(Records supplied begins)

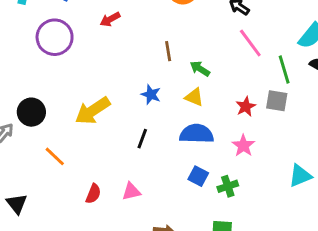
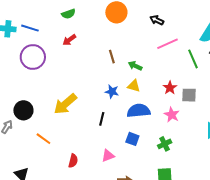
pink line: (250, 43) -> (167, 44), turned -70
blue star: (151, 94) -> (112, 92), moved
gray square: (277, 101) -> (189, 95), moved
blue square: (198, 176) -> (132, 139), moved
pink triangle: (131, 191) -> (108, 156), moved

(Records supplied ends)

Apart from the pictures, return the records exactly.

pink line: (250, 43) -> (167, 44), turned -70
blue star: (151, 94) -> (112, 92), moved
gray square: (277, 101) -> (189, 95), moved
blue square: (198, 176) -> (132, 139), moved
pink triangle: (131, 191) -> (108, 156), moved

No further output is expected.